TASK OBJECTIVE
Copy exactly the lines of the records below, starting at the line that contains "# camera: 40 degrees left, 30 degrees up" and continuing through the last line, both included; omit any pictures.

(Beginning of PROVIDED DATA)

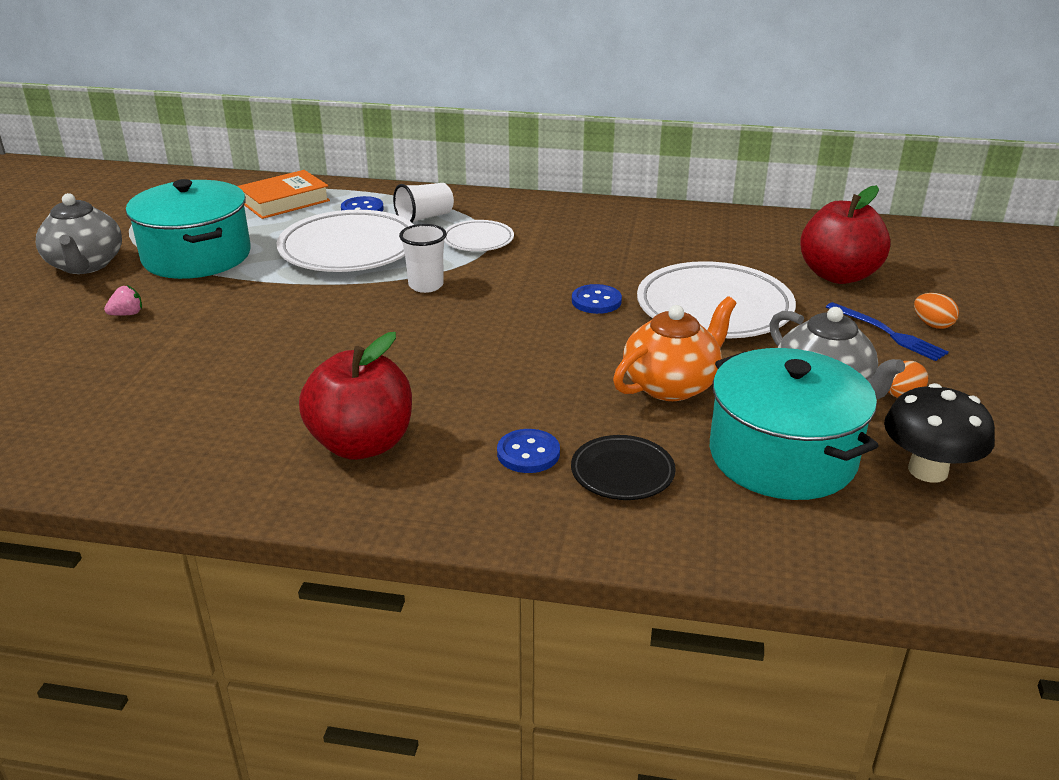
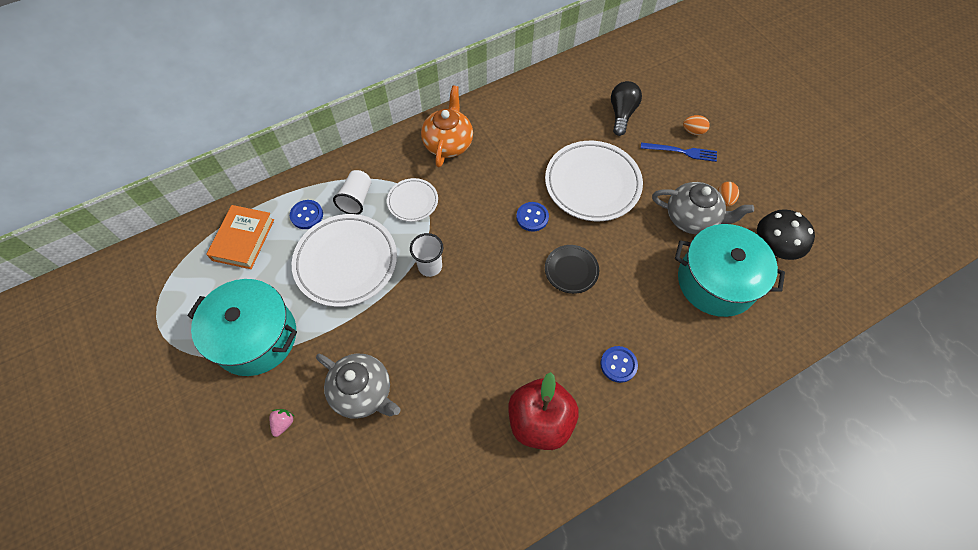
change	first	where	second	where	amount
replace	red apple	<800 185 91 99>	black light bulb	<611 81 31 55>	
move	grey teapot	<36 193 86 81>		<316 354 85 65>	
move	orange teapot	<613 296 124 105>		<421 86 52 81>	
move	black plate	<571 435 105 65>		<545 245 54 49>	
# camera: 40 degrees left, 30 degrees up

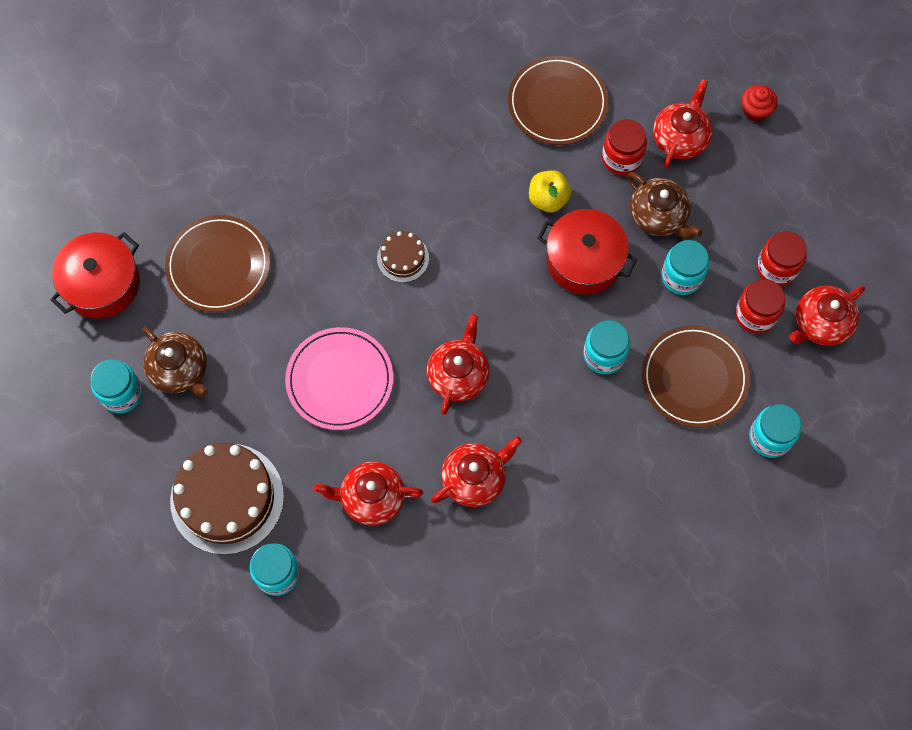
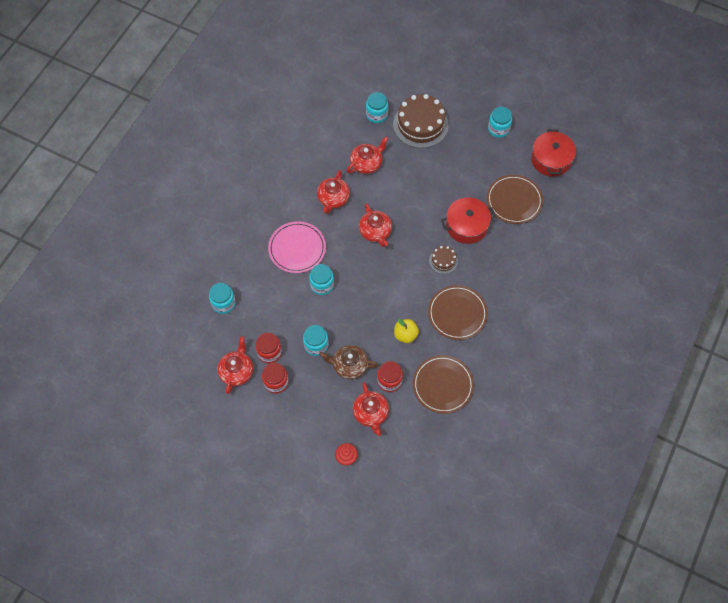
change	first	where	second	where	amount
move	red pot	<537 209 100 86>		<441 197 55 47>	
move	brown plate	<642 325 108 103>		<428 285 60 55>	
delete	brown teapot	<142 326 67 71>			
move	pink plate	<285 327 108 103>		<268 221 58 52>	
# camera: 140 degrees right, 5 degrees down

(End of PROVIDED DATA)

COMPLETED TASK
# camera: 40 degrees left, 30 degrees up

change	first	where	second	where	amount
move	red pot	<537 209 100 86>		<441 197 55 47>	
move	brown plate	<642 325 108 103>		<428 285 60 55>	
delete	brown teapot	<142 326 67 71>			
move	pink plate	<285 327 108 103>		<268 221 58 52>	
# camera: 140 degrees right, 5 degrees down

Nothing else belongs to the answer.